INSTRUCTIONS TO FOLLOW:
Every line below from the one containing "Pending client.docx: [1010,35,1252,170]" through the one containing "Schedule Settings: [863,430,1078,567]" is to be printed exactly, with the pictures omitted.

DATASET EXCERPTS:
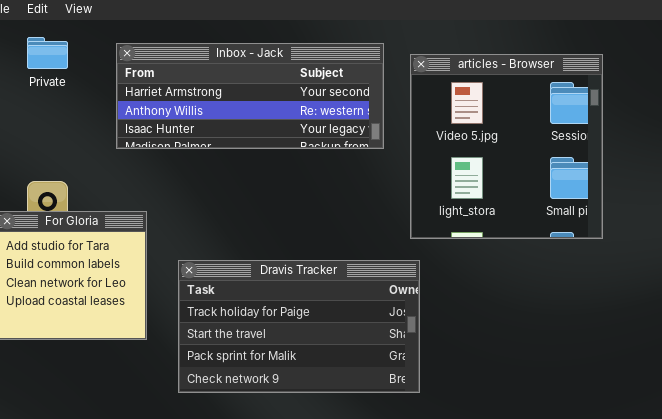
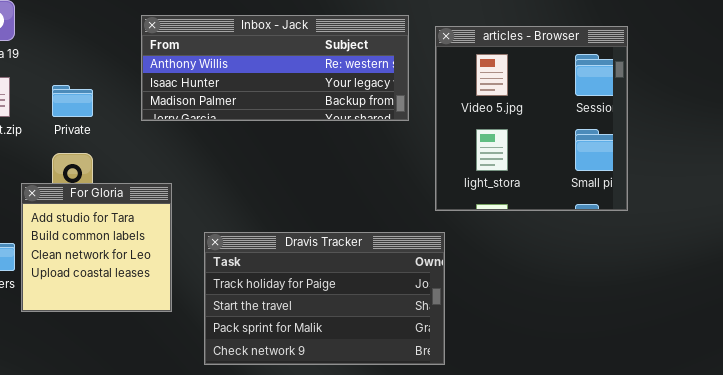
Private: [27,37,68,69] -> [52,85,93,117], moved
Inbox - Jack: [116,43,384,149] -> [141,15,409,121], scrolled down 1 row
--
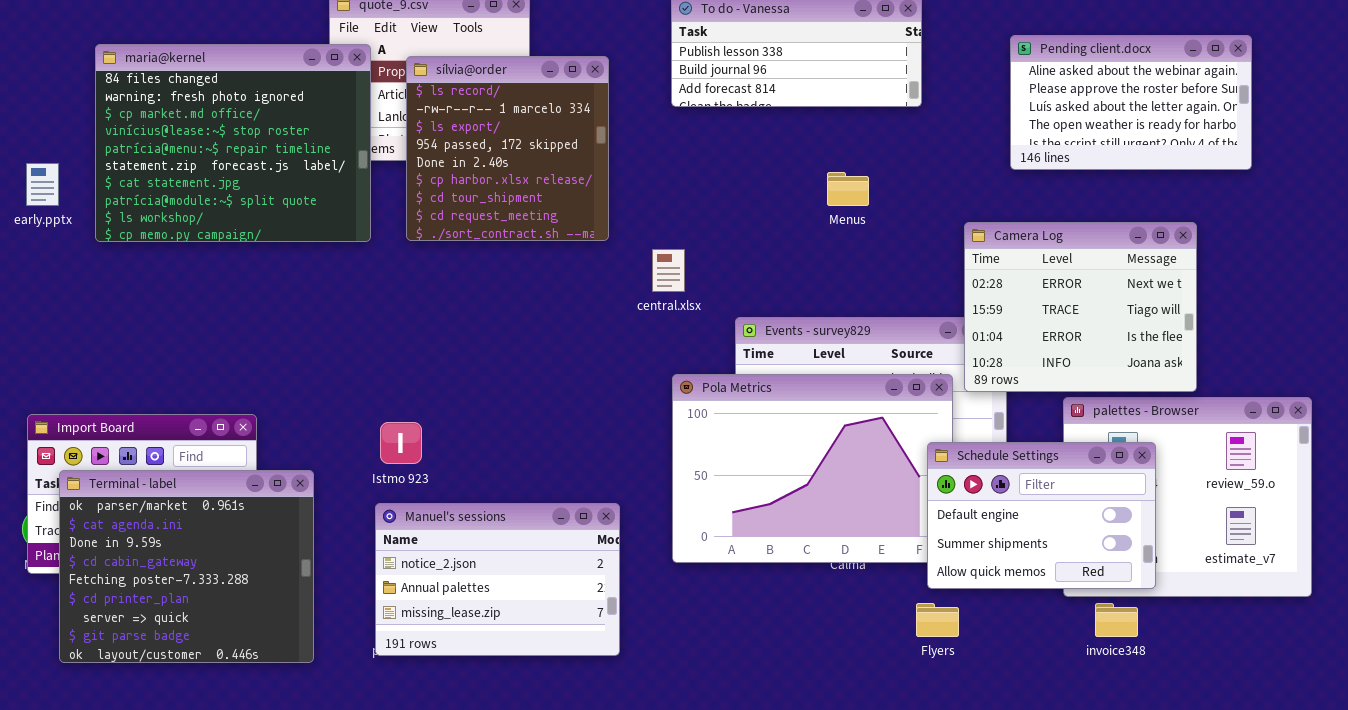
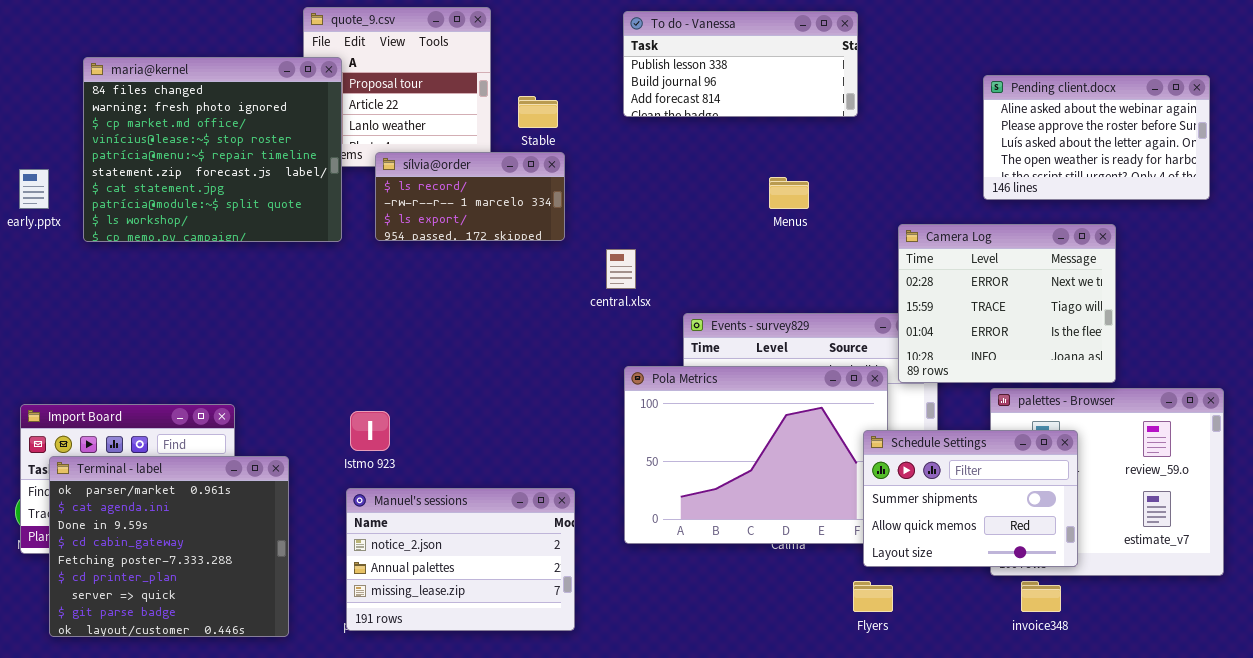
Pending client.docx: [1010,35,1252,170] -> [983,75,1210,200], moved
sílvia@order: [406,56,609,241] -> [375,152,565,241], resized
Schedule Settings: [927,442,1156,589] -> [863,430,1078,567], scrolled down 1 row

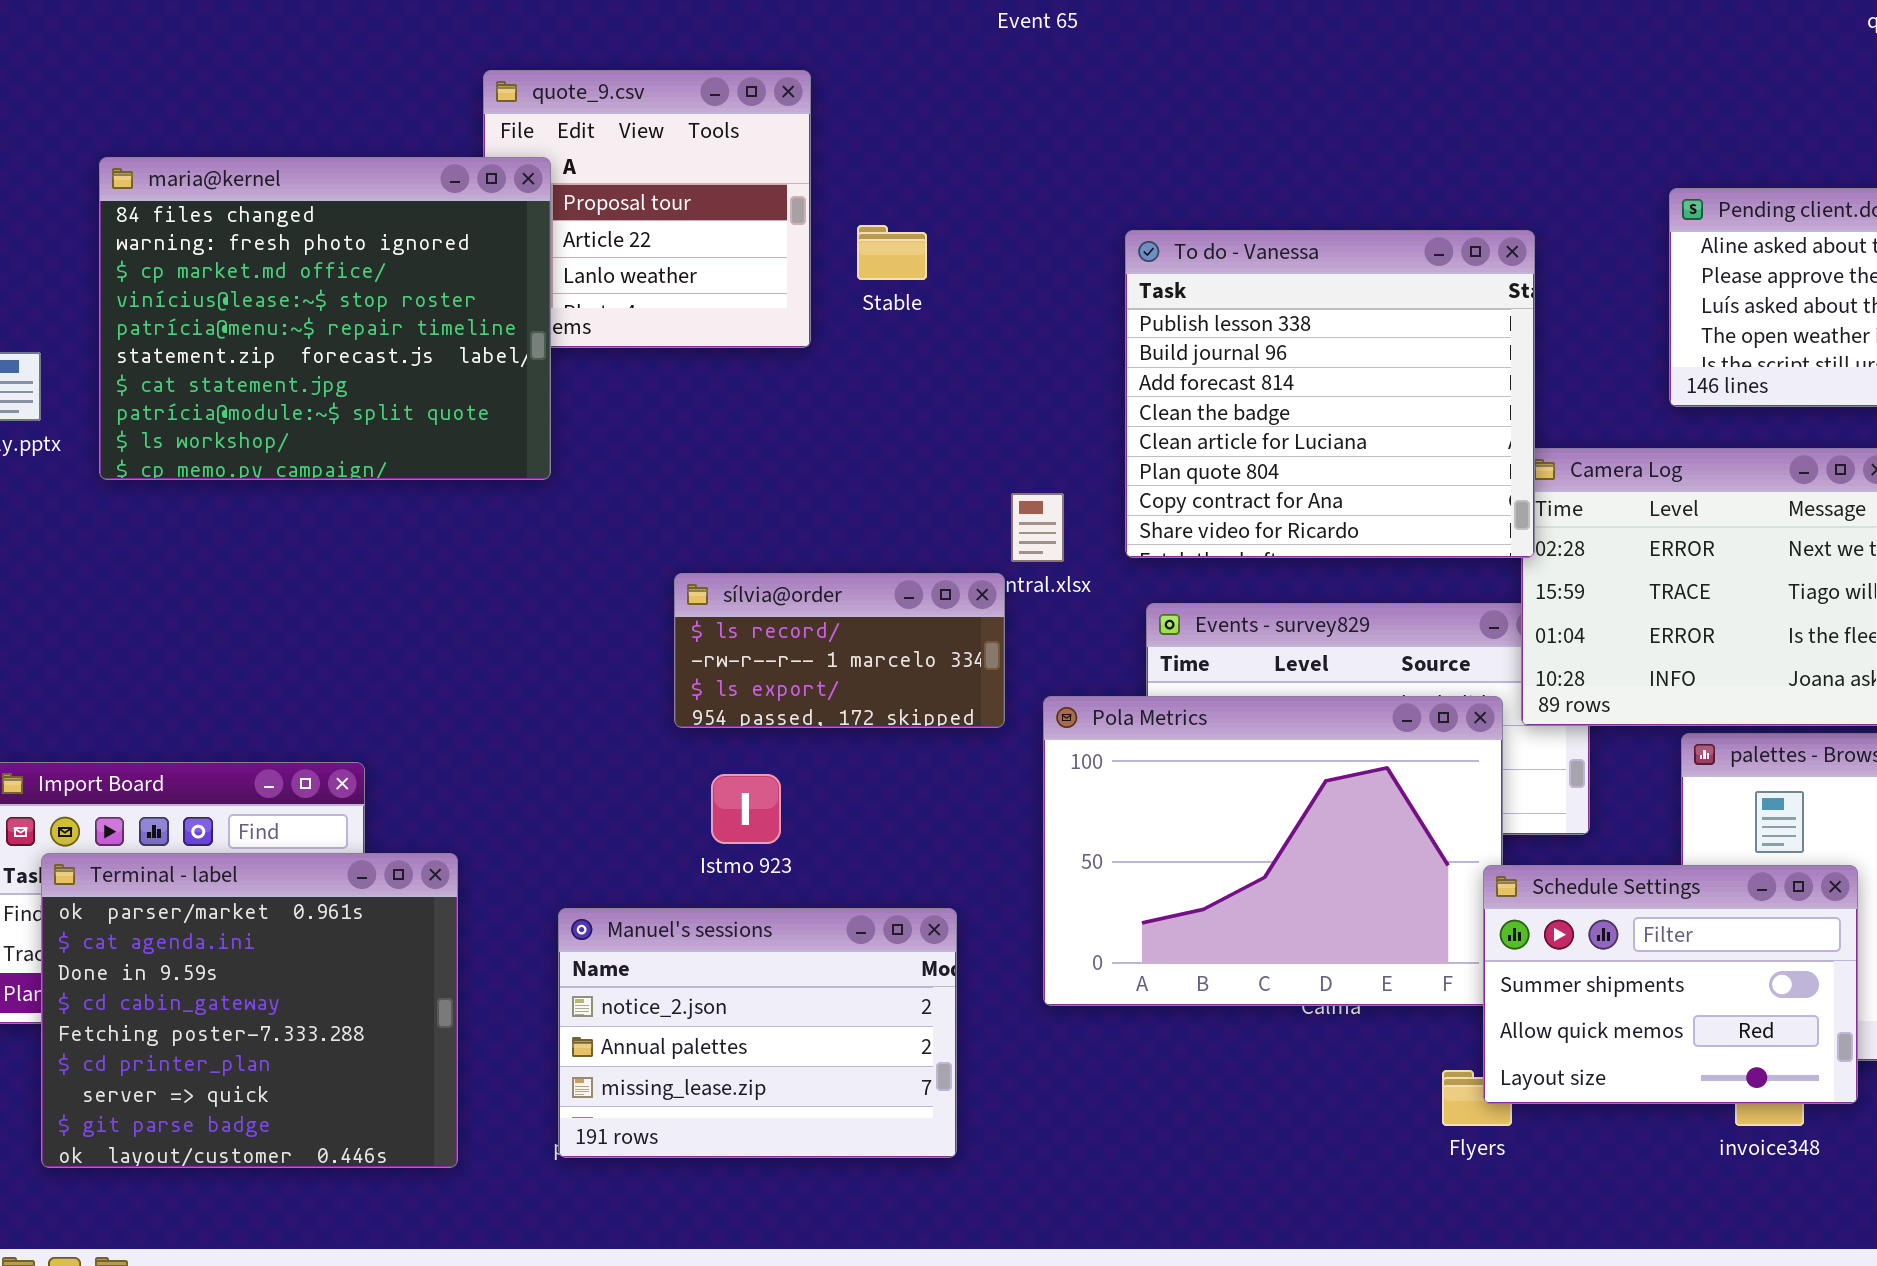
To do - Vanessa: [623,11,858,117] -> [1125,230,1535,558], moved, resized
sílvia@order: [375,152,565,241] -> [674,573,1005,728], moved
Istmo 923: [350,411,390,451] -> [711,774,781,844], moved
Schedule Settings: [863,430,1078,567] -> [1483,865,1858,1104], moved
--
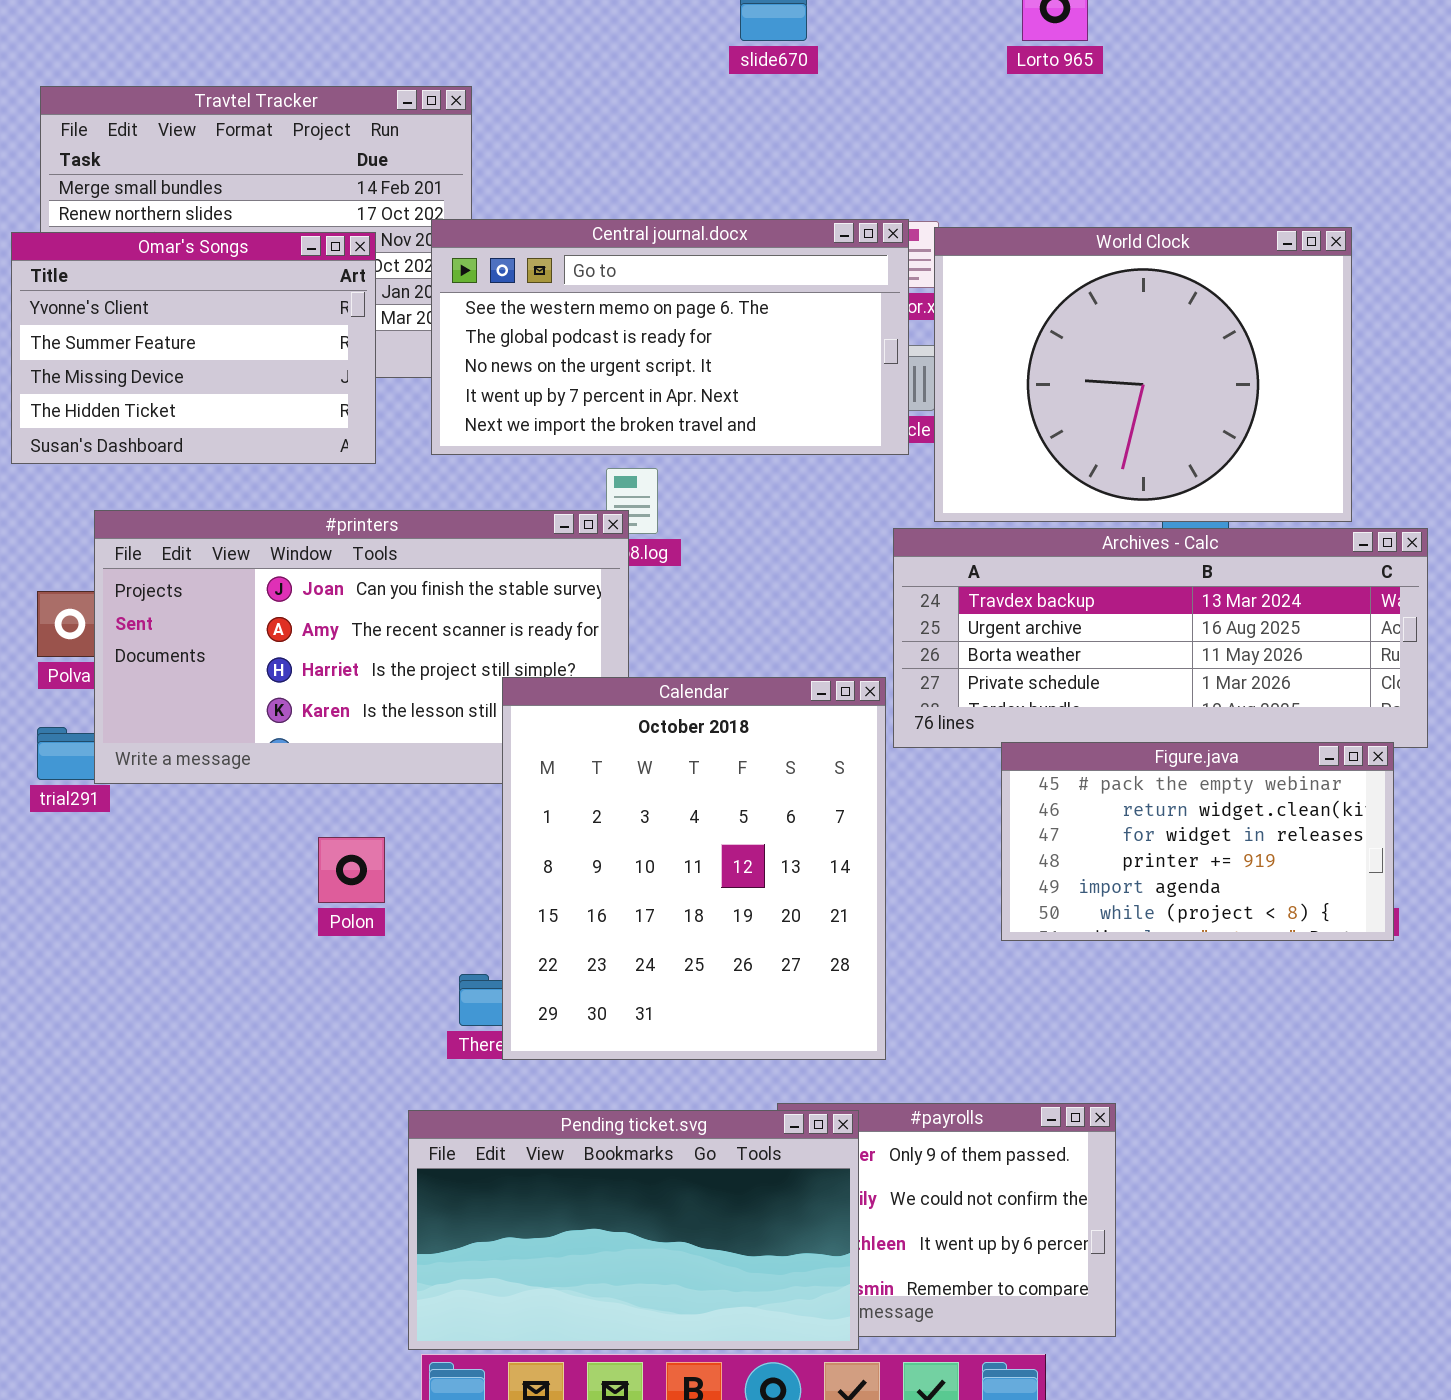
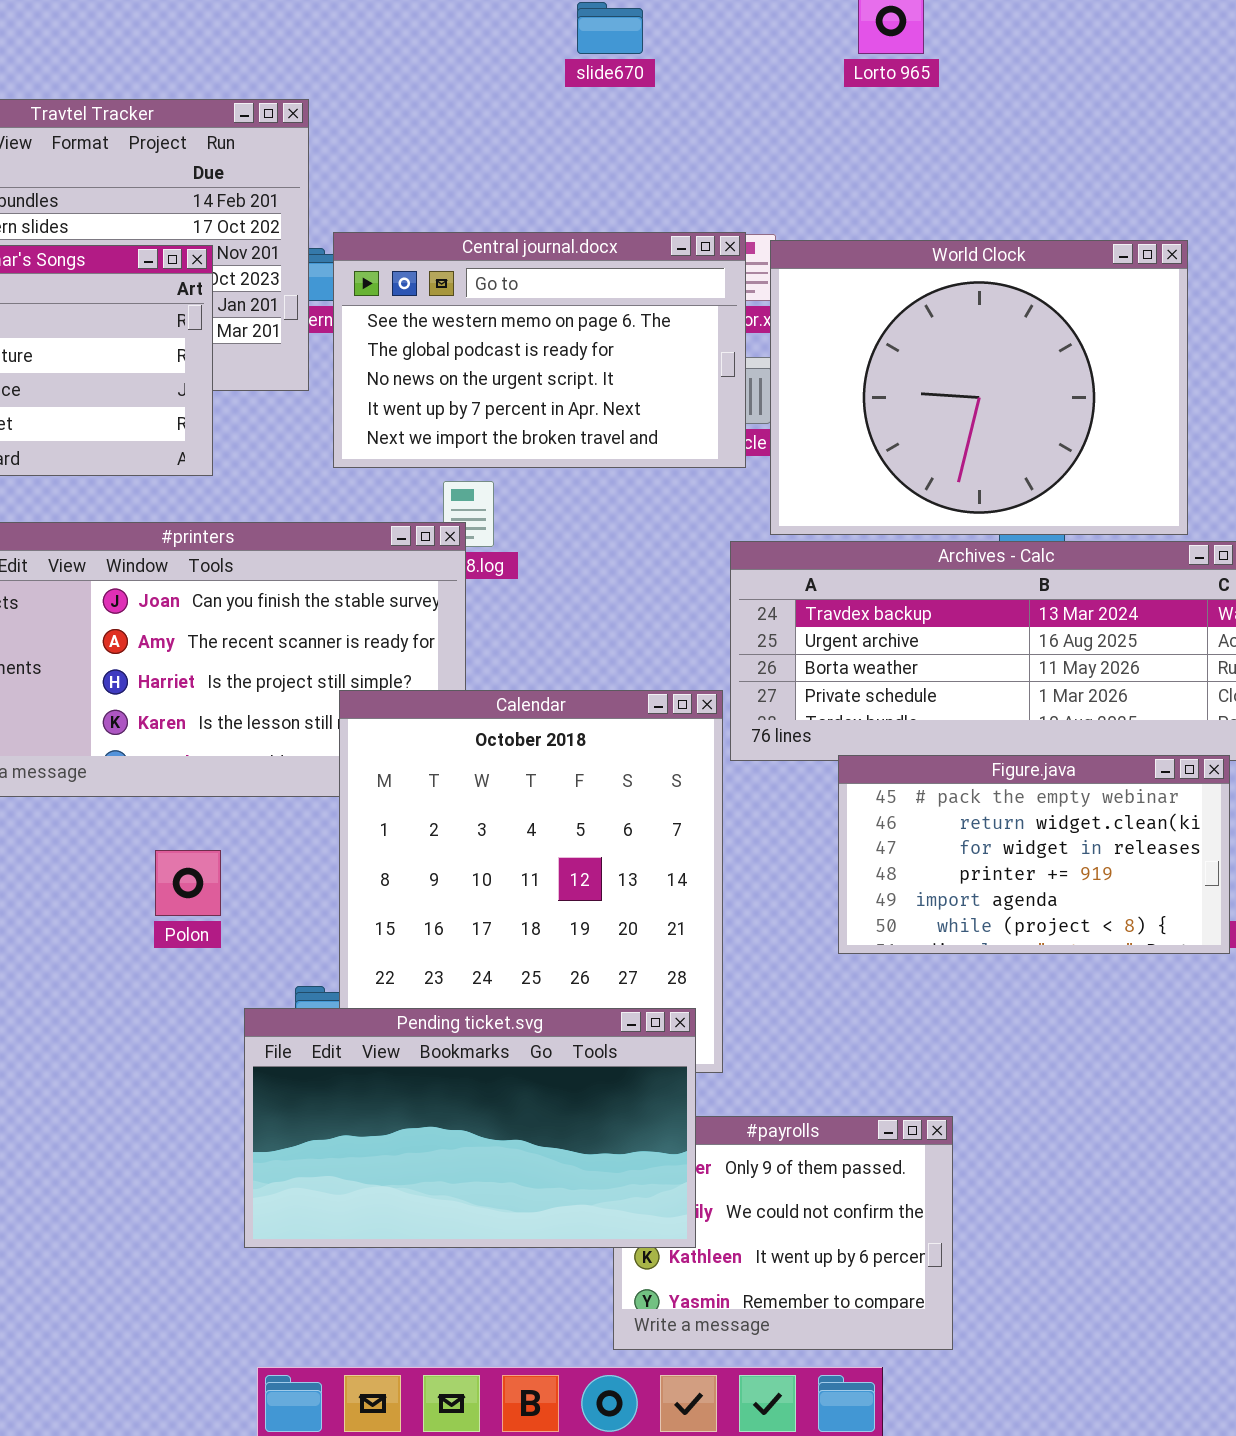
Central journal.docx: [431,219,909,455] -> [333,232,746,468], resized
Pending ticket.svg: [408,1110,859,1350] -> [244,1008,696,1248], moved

RESPONSE TO THE EXERCISE:
Pending client.docx: [1010,35,1252,170] -> [983,75,1210,200], moved
sílvia@order: [406,56,609,241] -> [375,152,565,241], resized
Schedule Settings: [927,442,1156,589] -> [863,430,1078,567], scrolled down 1 row

To do - Vanessa: [623,11,858,117] -> [1125,230,1535,558], moved, resized
sílvia@order: [375,152,565,241] -> [674,573,1005,728], moved
Istmo 923: [350,411,390,451] -> [711,774,781,844], moved
Schedule Settings: [863,430,1078,567] -> [1483,865,1858,1104], moved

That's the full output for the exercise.